» Task objective: As you write out the lines from the one containing "ENC3 pin DT: D8 -> TX" through the last line of the records, keep them exact and leave out pictures.

» Information shown:
━━━━━━━━━━━━━━━━
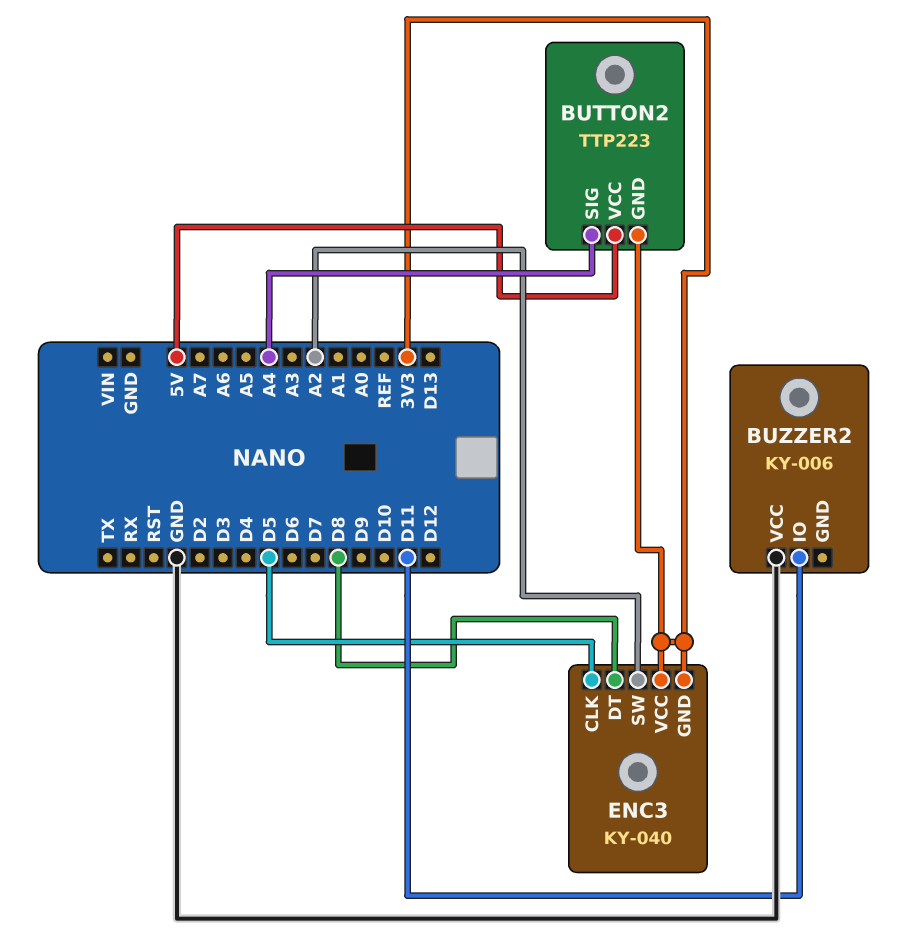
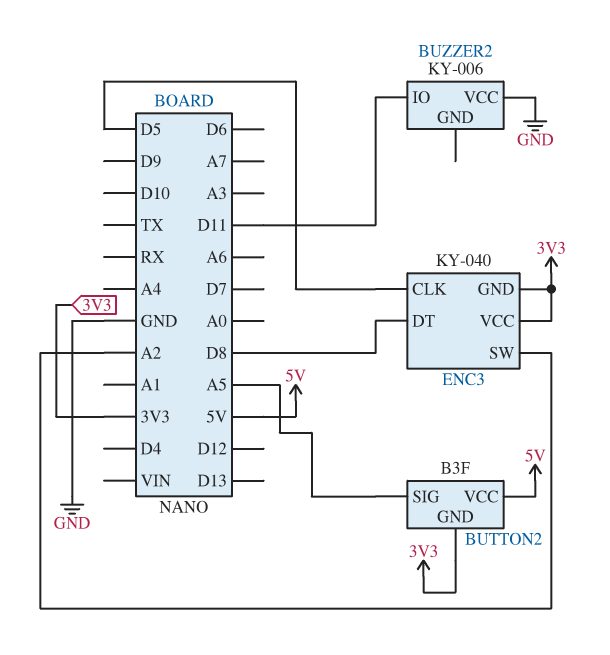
BUTTON2: TTP223 -> B3F
BUTTON2 pin SIG: A4 -> A5

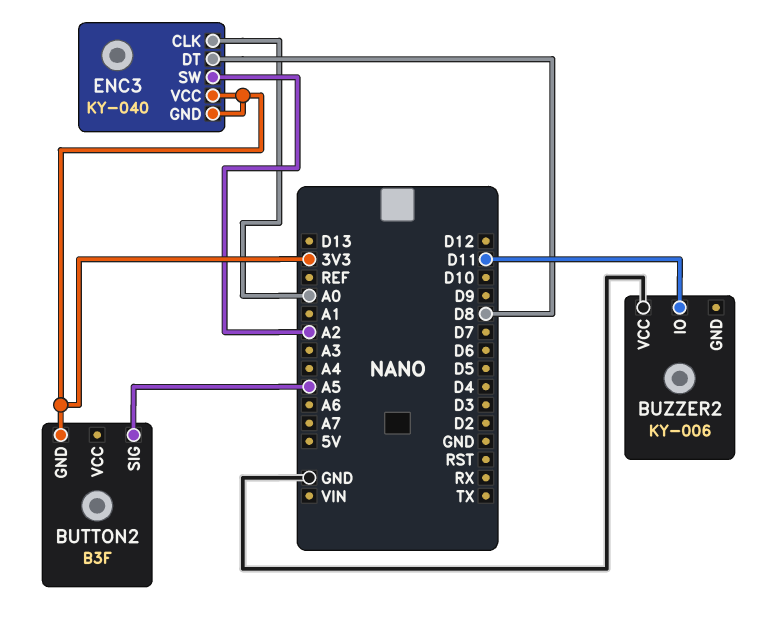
BUTTON2 pin VCC: 5V -> none
ENC3 pin CLK: D5 -> A0

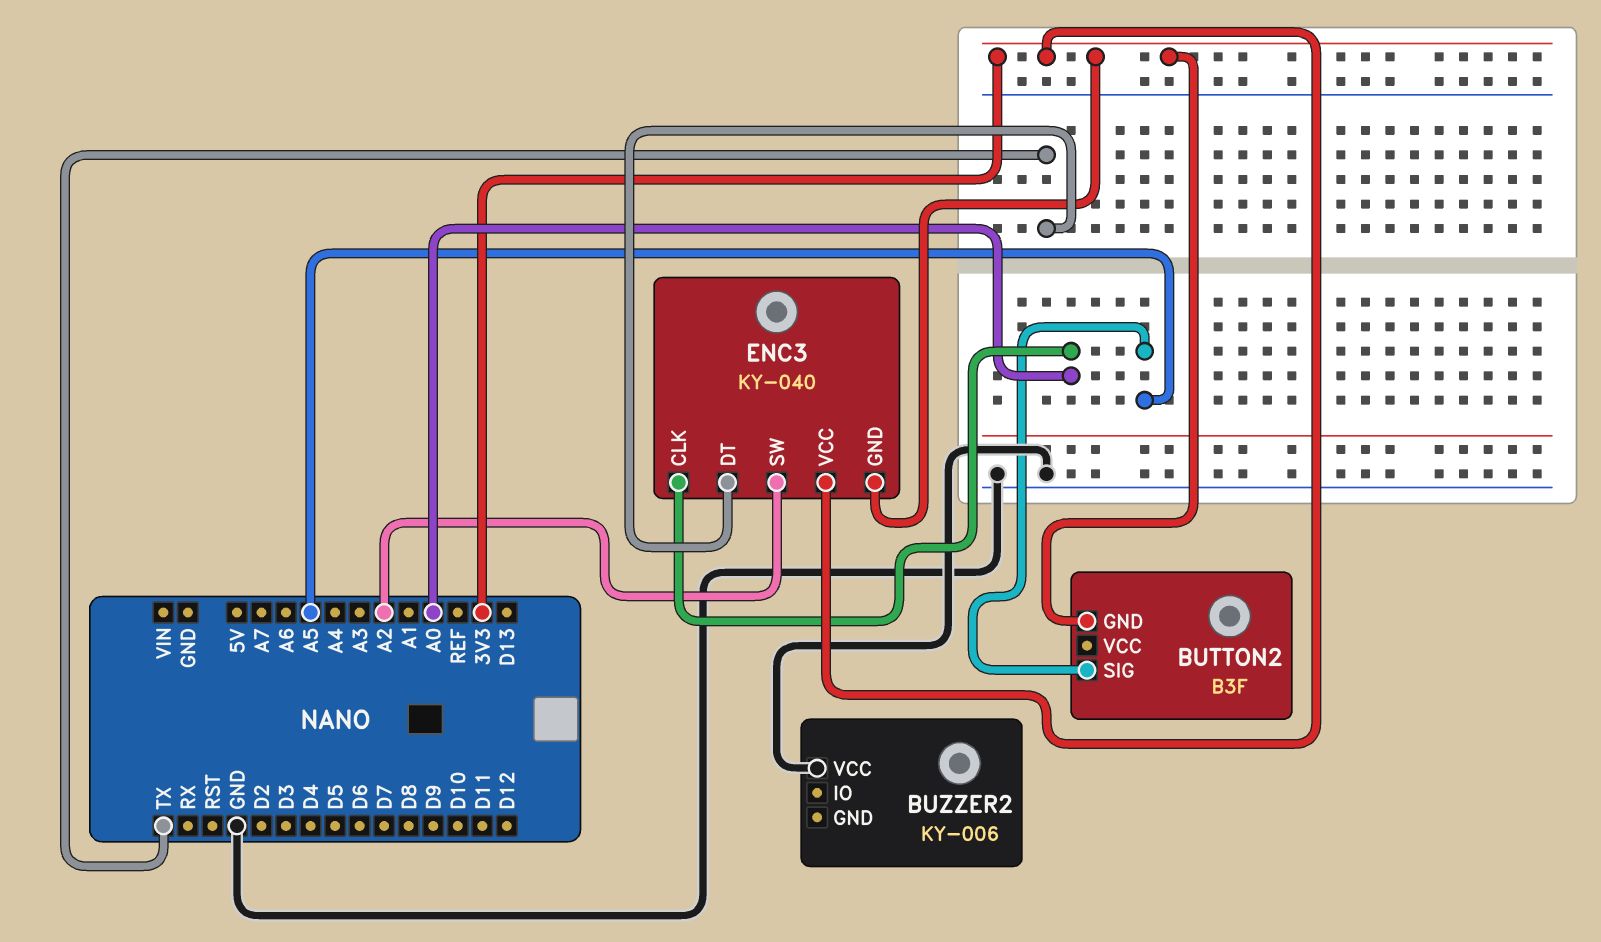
BUZZER2 pin IO: D11 -> none
ENC3 pin DT: D8 -> TX

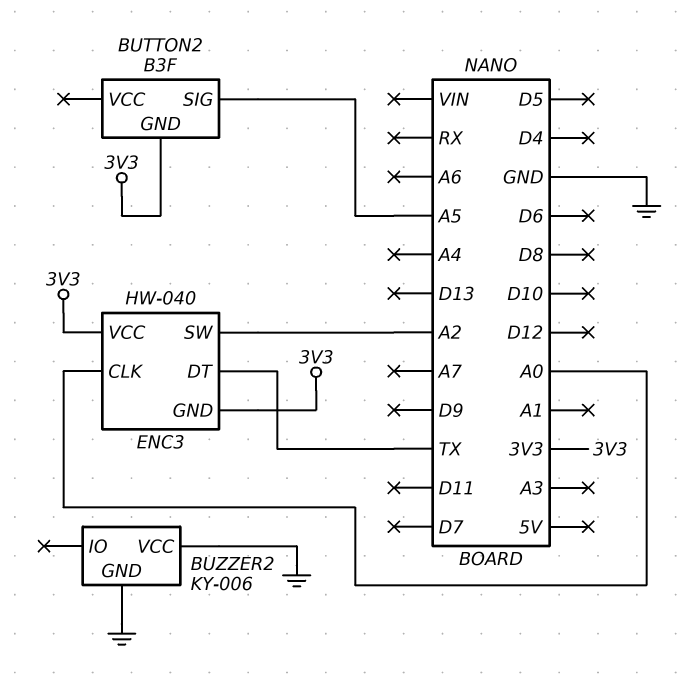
BUZZER2 pin GND: none -> GND
ENC3: KY-040 -> HW-040

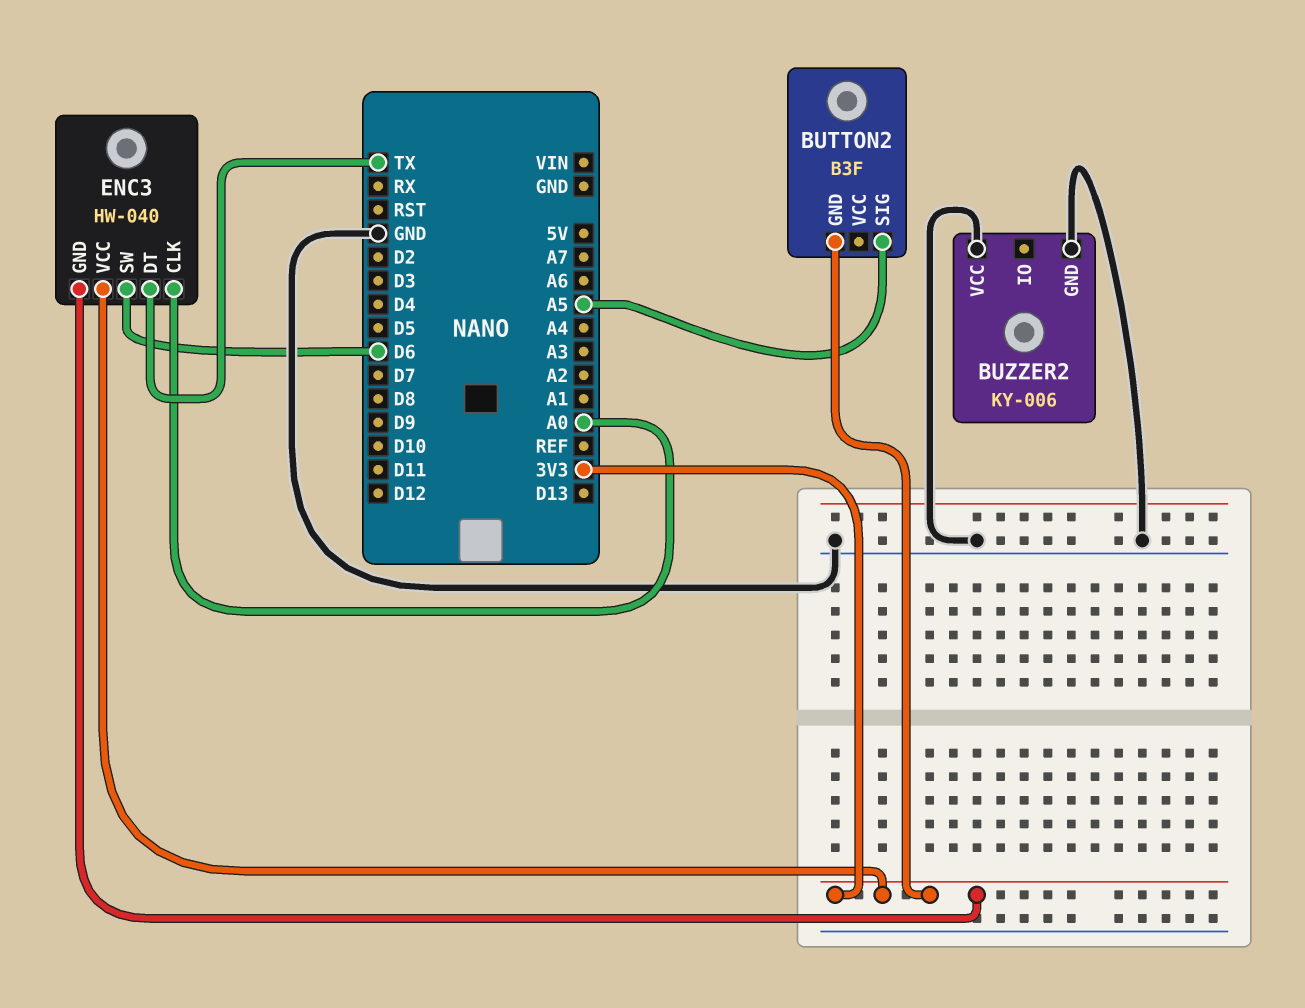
ENC3 pin SW: A2 -> D6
━━━━━━━━━━━━━━━━
» Worked solution:
ENC3 pin DT: D8 -> TX

BUZZER2 pin GND: none -> GND
ENC3: KY-040 -> HW-040

ENC3 pin SW: A2 -> D6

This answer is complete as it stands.